The entries below contain a stretch that opens with the line containing "RosyLatchkey (542 115" and closes with the line containing "- → SnowWhiteJuiceCarton (312 221 372 356)"; set down that stretch exactly, both ends included, and nothing else.

INPUT DATA:
-*-

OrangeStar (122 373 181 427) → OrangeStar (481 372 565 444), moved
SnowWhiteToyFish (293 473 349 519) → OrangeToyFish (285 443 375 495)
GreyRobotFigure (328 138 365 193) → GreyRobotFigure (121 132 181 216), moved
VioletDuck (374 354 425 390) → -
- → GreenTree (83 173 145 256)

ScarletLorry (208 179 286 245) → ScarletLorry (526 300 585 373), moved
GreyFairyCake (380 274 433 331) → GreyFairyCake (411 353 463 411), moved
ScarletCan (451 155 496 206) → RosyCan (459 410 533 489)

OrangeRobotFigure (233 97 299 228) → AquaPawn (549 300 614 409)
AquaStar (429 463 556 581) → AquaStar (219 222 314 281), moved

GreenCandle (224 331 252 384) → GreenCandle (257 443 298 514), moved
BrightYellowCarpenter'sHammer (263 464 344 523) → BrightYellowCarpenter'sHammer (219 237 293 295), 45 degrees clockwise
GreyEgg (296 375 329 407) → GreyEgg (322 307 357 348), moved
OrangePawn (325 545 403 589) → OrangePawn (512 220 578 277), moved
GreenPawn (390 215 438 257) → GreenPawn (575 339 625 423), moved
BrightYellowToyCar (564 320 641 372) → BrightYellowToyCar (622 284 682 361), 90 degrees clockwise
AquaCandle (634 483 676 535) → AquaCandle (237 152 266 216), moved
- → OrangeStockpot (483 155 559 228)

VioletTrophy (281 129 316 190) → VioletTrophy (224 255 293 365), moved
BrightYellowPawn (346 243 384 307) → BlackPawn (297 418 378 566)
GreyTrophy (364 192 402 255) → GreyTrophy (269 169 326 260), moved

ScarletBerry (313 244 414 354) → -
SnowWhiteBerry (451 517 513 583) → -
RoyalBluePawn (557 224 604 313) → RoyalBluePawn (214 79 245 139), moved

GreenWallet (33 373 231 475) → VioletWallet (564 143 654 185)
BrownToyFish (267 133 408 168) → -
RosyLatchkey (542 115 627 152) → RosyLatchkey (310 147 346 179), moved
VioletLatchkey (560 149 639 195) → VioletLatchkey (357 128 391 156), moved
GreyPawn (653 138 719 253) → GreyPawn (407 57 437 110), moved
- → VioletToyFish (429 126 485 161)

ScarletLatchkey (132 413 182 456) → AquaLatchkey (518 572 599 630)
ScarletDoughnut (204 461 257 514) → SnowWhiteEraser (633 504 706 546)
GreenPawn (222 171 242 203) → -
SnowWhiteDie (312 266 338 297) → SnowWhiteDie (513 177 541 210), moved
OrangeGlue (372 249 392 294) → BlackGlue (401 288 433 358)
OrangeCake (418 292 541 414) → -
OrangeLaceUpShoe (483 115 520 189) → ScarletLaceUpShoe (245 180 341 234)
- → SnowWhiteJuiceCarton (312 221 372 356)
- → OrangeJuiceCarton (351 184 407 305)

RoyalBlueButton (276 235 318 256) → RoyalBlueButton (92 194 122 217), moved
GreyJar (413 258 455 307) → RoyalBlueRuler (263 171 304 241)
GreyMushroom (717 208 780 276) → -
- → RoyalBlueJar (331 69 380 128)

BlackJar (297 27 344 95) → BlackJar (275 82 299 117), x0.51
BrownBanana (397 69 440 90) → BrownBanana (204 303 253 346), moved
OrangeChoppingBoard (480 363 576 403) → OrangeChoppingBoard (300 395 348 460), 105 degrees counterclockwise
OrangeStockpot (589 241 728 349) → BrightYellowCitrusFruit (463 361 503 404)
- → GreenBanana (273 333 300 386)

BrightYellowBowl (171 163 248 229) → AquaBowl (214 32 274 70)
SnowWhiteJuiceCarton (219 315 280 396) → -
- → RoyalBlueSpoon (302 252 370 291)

-*-

EXERCISE ANSWER:
RosyLatchkey (542 115 627 152) → RosyLatchkey (310 147 346 179), moved
VioletLatchkey (560 149 639 195) → VioletLatchkey (357 128 391 156), moved
GreyPawn (653 138 719 253) → GreyPawn (407 57 437 110), moved
- → VioletToyFish (429 126 485 161)

ScarletLatchkey (132 413 182 456) → AquaLatchkey (518 572 599 630)
ScarletDoughnut (204 461 257 514) → SnowWhiteEraser (633 504 706 546)
GreenPawn (222 171 242 203) → -
SnowWhiteDie (312 266 338 297) → SnowWhiteDie (513 177 541 210), moved
OrangeGlue (372 249 392 294) → BlackGlue (401 288 433 358)
OrangeCake (418 292 541 414) → -
OrangeLaceUpShoe (483 115 520 189) → ScarletLaceUpShoe (245 180 341 234)
- → SnowWhiteJuiceCarton (312 221 372 356)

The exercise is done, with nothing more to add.